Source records
+ + + + +

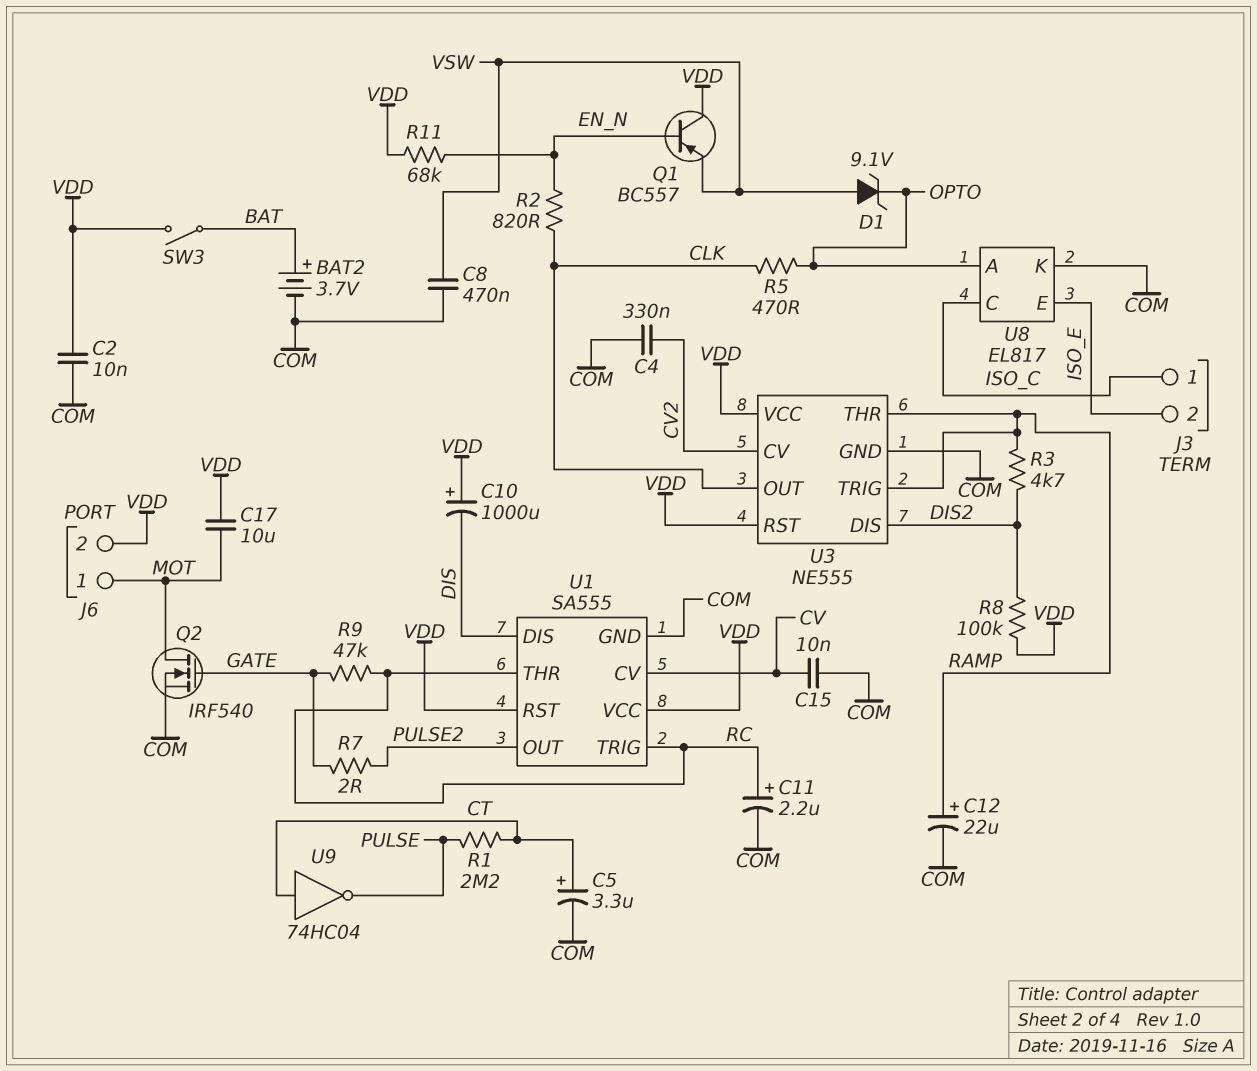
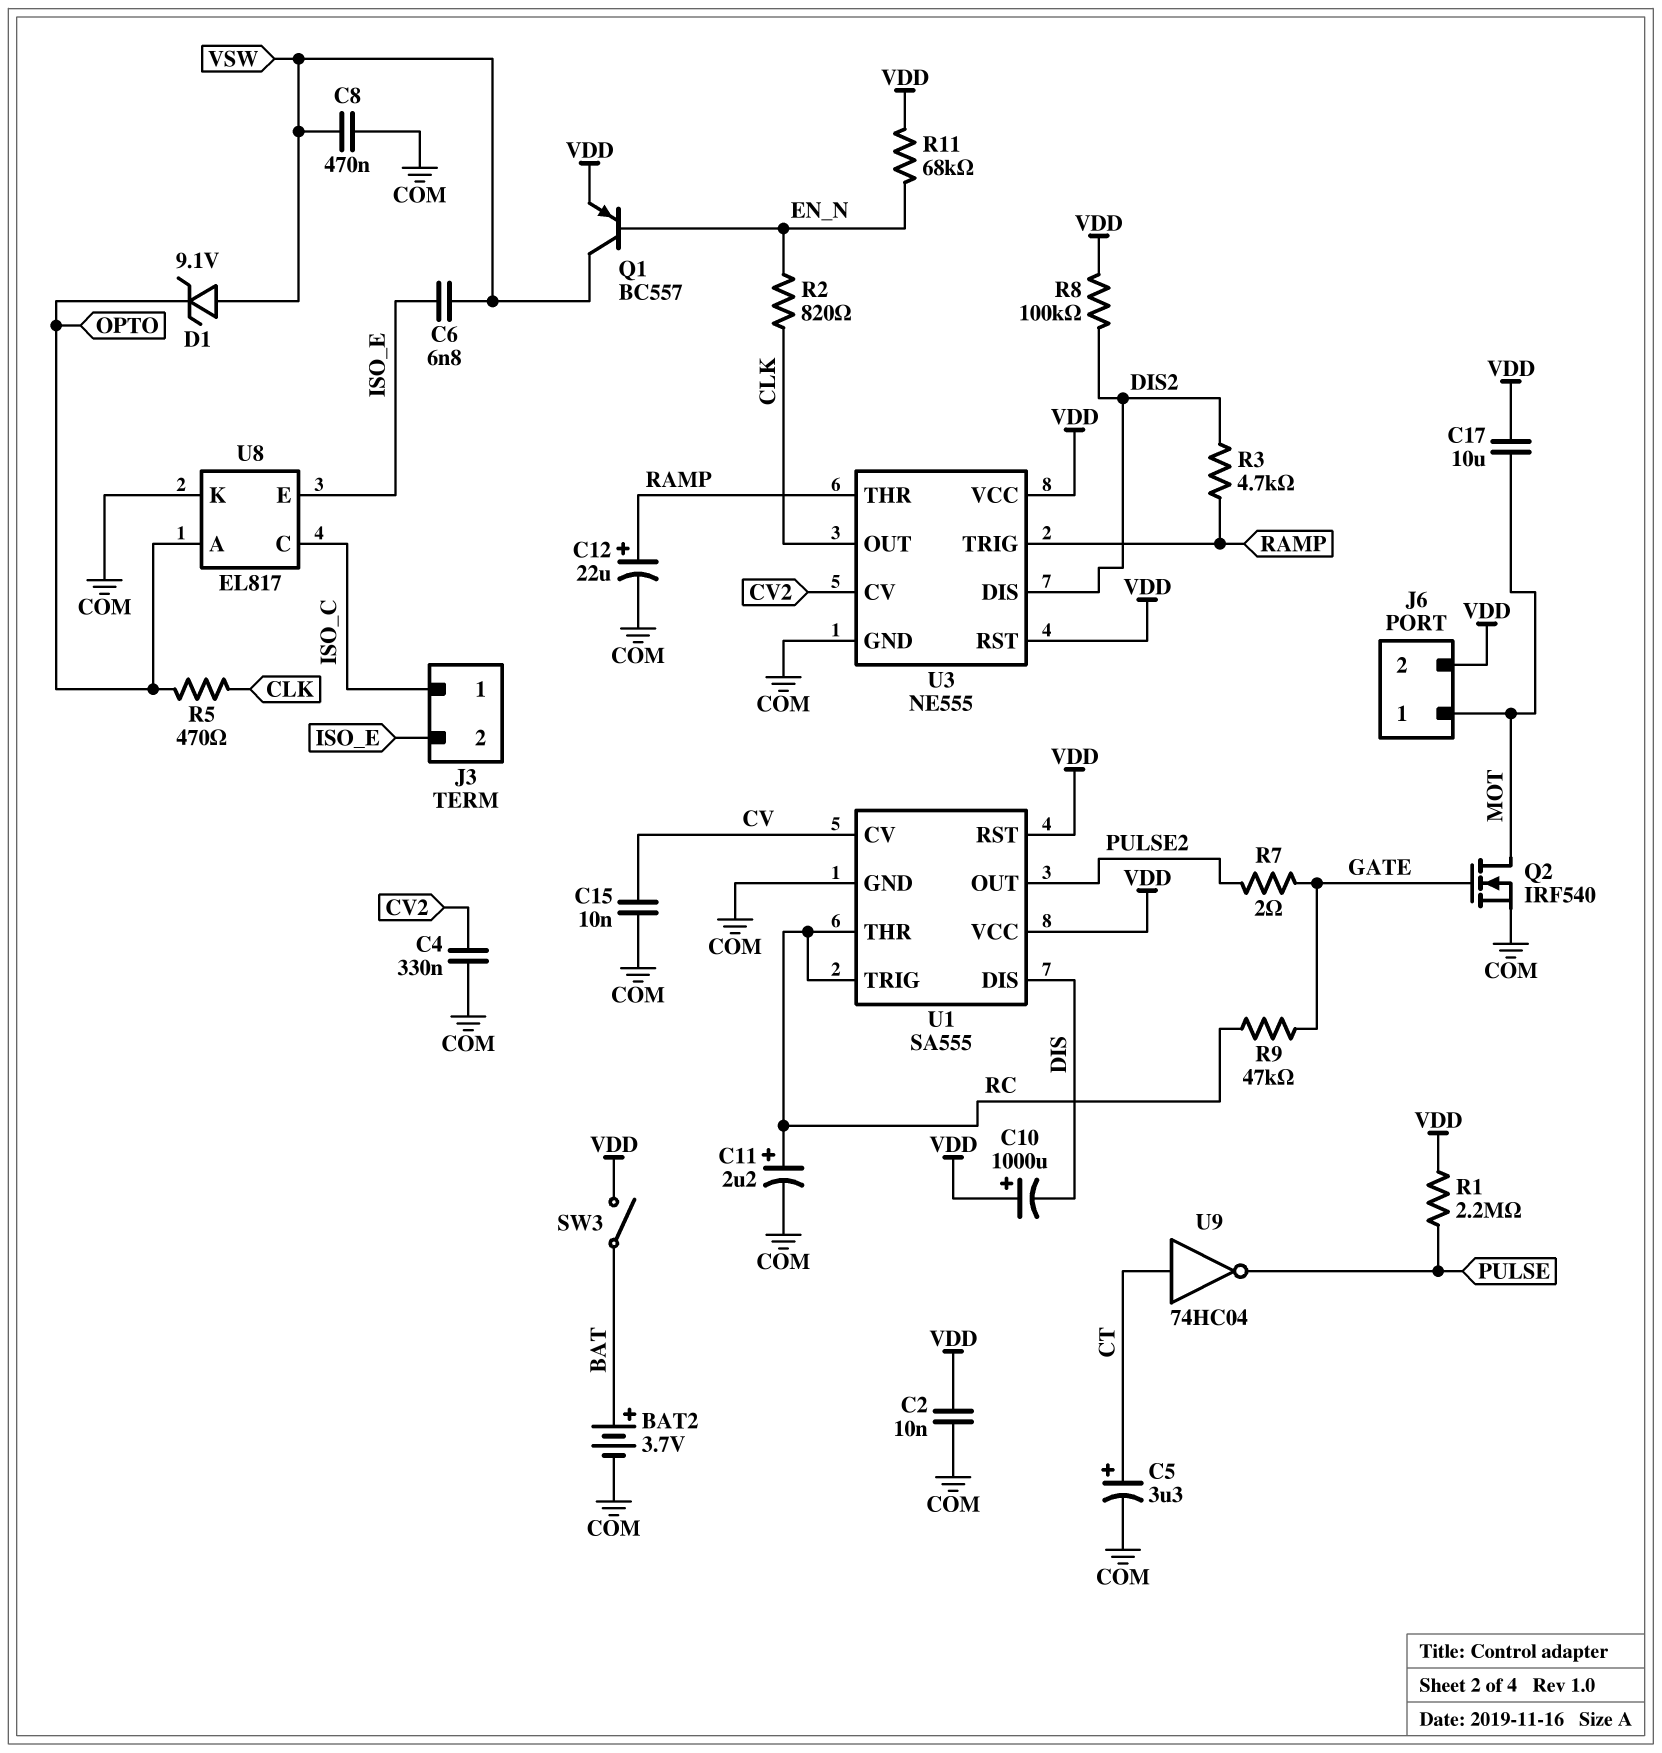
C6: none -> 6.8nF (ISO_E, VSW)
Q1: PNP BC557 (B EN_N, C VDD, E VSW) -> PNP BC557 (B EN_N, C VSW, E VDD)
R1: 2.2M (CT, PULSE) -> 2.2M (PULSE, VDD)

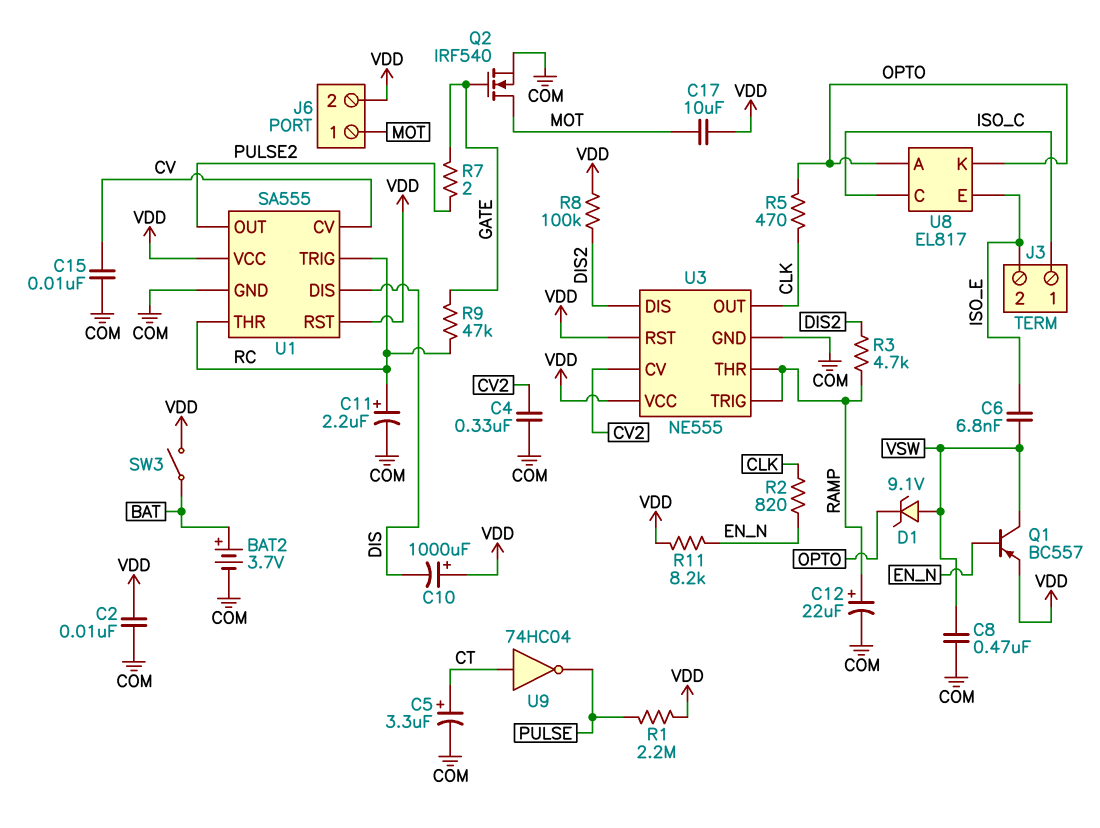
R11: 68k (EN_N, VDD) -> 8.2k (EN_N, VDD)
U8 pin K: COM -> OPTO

+ + + + +

■ EXERCISE ■
Give again, word for word, the lines from the one containing "Q1: PNP BC557" through the last line of the entries, with pictures omitted and nothing added.

■ WRITTEN ANSWER ■
Q1: PNP BC557 (B EN_N, C VDD, E VSW) -> PNP BC557 (B EN_N, C VSW, E VDD)
R1: 2.2M (CT, PULSE) -> 2.2M (PULSE, VDD)

R11: 68k (EN_N, VDD) -> 8.2k (EN_N, VDD)
U8 pin K: COM -> OPTO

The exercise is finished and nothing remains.